[[ Extracted records open ]]

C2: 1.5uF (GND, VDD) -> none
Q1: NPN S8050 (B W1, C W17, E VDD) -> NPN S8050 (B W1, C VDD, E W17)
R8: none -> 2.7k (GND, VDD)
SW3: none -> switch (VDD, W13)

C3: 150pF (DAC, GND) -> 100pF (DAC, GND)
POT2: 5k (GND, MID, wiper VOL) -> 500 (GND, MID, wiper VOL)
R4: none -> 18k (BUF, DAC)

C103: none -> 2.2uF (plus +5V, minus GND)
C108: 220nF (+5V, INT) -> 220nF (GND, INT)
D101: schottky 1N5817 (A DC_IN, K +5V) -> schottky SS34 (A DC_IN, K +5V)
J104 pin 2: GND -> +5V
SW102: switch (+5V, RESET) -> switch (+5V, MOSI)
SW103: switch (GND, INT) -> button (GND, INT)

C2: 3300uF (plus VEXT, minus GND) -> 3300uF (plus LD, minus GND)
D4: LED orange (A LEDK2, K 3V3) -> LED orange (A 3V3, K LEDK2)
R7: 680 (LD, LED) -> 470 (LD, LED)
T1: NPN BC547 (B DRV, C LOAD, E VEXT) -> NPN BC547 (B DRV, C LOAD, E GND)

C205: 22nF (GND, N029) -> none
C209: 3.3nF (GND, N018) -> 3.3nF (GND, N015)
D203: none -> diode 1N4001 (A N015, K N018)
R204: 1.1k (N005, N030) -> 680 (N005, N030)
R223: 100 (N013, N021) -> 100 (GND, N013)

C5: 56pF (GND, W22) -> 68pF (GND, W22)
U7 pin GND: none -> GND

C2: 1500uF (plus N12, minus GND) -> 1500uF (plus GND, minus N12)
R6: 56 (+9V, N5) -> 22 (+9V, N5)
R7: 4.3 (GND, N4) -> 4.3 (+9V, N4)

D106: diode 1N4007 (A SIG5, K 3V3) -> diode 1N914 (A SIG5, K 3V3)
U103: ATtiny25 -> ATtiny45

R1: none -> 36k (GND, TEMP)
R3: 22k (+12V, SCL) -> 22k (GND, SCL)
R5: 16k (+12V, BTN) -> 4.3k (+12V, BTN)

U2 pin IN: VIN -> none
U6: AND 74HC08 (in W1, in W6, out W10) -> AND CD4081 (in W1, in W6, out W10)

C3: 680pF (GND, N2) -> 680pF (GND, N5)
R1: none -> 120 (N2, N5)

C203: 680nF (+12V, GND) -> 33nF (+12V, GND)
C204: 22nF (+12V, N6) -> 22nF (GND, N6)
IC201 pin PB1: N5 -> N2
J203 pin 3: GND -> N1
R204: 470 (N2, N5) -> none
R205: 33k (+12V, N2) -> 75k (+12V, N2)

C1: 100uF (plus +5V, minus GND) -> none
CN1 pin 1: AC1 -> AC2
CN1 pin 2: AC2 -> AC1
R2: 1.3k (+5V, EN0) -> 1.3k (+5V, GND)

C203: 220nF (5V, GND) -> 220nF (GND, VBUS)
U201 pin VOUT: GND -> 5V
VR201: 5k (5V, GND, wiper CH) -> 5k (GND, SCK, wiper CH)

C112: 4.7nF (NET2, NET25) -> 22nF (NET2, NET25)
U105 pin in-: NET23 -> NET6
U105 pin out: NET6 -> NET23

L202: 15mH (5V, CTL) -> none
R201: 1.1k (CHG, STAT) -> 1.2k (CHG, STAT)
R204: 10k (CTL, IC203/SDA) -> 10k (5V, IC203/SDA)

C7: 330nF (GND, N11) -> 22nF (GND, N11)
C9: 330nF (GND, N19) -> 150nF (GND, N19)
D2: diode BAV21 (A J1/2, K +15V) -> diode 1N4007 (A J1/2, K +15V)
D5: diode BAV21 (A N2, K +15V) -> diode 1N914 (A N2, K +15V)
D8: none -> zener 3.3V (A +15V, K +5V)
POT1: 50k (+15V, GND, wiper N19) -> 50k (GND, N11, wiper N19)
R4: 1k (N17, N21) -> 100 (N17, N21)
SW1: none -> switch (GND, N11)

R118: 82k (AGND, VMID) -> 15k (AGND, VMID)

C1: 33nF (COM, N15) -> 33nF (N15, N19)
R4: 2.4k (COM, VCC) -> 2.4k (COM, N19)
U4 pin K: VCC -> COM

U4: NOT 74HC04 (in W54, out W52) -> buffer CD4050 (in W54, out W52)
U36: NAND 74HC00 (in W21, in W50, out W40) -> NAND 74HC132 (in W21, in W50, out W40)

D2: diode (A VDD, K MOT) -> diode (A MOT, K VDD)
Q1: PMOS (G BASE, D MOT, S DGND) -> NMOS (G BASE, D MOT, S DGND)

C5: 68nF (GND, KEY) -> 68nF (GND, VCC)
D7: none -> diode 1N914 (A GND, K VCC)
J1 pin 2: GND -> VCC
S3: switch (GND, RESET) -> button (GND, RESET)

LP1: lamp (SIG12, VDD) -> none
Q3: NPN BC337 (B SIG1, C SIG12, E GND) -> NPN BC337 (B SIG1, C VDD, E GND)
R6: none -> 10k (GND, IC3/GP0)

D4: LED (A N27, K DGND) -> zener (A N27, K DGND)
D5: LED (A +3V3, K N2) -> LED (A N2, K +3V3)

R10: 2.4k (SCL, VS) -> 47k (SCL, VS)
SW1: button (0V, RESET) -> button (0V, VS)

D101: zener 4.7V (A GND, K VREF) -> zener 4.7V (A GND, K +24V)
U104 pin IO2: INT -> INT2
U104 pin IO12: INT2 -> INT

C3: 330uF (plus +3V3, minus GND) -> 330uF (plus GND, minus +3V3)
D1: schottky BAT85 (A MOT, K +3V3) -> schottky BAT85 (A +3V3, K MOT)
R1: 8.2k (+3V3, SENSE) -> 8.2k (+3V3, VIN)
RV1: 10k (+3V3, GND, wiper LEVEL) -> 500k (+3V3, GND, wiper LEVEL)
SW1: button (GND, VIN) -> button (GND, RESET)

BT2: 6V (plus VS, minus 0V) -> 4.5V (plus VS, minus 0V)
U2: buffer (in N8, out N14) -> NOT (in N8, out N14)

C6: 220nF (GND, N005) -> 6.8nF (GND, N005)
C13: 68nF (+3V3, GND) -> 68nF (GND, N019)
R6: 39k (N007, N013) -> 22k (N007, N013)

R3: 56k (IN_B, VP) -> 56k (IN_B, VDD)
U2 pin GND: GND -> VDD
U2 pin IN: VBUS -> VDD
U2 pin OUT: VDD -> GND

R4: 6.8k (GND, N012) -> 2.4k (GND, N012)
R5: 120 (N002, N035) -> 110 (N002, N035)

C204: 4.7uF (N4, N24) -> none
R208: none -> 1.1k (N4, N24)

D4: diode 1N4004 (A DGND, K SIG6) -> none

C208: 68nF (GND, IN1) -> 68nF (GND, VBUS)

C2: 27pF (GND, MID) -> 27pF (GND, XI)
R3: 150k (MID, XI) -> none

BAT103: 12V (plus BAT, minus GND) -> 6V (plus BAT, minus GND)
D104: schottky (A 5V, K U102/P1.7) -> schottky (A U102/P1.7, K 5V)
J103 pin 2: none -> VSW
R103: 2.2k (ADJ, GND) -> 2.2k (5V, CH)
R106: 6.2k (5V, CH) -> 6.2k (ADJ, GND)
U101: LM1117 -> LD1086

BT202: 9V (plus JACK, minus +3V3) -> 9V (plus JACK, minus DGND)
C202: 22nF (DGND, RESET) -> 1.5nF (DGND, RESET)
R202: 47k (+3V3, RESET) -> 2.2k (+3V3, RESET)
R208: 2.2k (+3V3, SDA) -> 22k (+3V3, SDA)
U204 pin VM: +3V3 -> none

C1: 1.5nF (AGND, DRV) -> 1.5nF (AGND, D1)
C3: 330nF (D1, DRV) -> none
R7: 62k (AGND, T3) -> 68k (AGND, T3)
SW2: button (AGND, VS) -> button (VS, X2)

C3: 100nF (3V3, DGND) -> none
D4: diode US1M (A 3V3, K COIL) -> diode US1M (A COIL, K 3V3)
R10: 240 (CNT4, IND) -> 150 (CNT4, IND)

[[ Extracted records closed ]]

▸ What is expected
Look above for the line holding "C209: 3.3nF (GND, N018) -> 3.3nF (GND, N015)" and the line holding "U2 pin IN: VIN -> none", then output exactly those two lines and every line between them, nothing more.

▸ Exercise result
C209: 3.3nF (GND, N018) -> 3.3nF (GND, N015)
D203: none -> diode 1N4001 (A N015, K N018)
R204: 1.1k (N005, N030) -> 680 (N005, N030)
R223: 100 (N013, N021) -> 100 (GND, N013)

C5: 56pF (GND, W22) -> 68pF (GND, W22)
U7 pin GND: none -> GND

C2: 1500uF (plus N12, minus GND) -> 1500uF (plus GND, minus N12)
R6: 56 (+9V, N5) -> 22 (+9V, N5)
R7: 4.3 (GND, N4) -> 4.3 (+9V, N4)

D106: diode 1N4007 (A SIG5, K 3V3) -> diode 1N914 (A SIG5, K 3V3)
U103: ATtiny25 -> ATtiny45

R1: none -> 36k (GND, TEMP)
R3: 22k (+12V, SCL) -> 22k (GND, SCL)
R5: 16k (+12V, BTN) -> 4.3k (+12V, BTN)

U2 pin IN: VIN -> none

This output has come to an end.